#### Provided data:
# # #

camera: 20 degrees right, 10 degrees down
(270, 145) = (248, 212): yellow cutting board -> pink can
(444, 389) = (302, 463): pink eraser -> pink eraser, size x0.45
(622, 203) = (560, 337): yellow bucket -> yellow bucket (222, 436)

# # #

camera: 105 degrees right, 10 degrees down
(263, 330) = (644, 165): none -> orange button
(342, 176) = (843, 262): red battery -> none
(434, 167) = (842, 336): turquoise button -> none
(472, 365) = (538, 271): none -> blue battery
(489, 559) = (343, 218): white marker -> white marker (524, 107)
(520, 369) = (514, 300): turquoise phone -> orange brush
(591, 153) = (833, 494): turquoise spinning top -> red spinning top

# # #

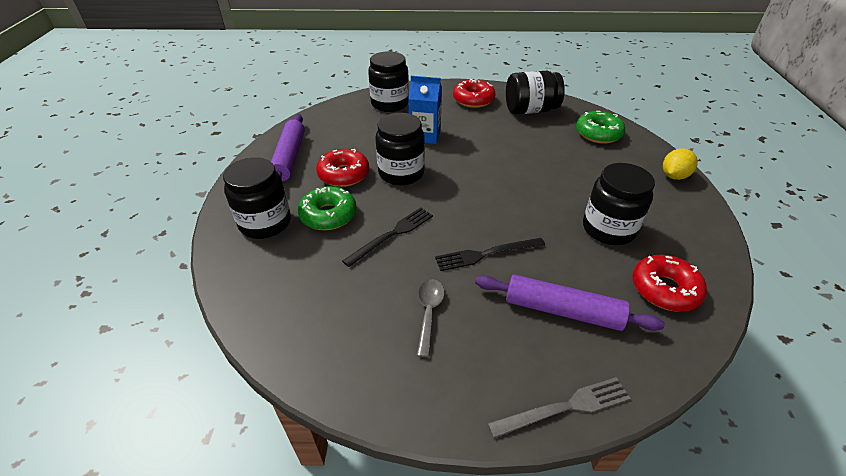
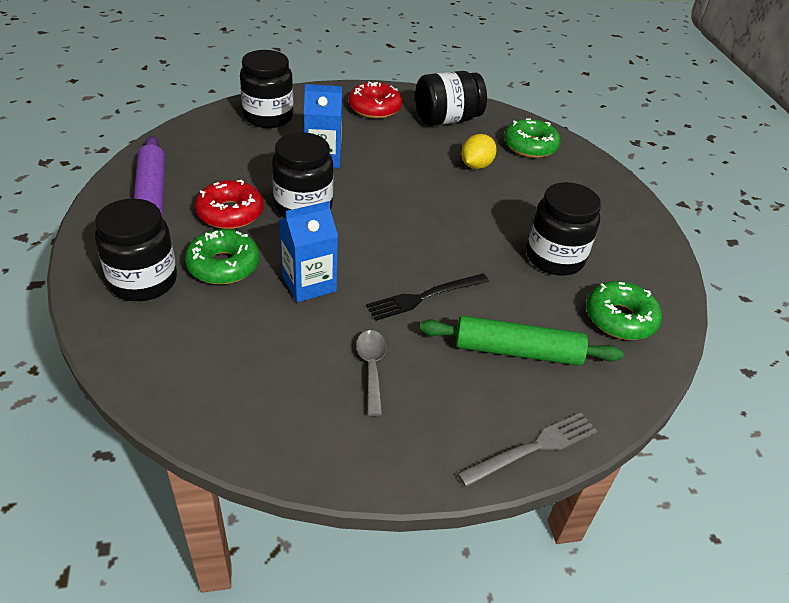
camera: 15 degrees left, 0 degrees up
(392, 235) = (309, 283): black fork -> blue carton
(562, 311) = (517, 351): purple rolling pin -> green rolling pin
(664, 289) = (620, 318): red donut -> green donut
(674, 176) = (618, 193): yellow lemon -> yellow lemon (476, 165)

# # #

Set down precisely the lines above between the line holding "(489, 559) = (343, 218): white" and the line holding "(591, 153) = (833, 494): turquoise", inclusive, and nothing beyond them.

#### Answer section:
(489, 559) = (343, 218): white marker -> white marker (524, 107)
(520, 369) = (514, 300): turquoise phone -> orange brush
(591, 153) = (833, 494): turquoise spinning top -> red spinning top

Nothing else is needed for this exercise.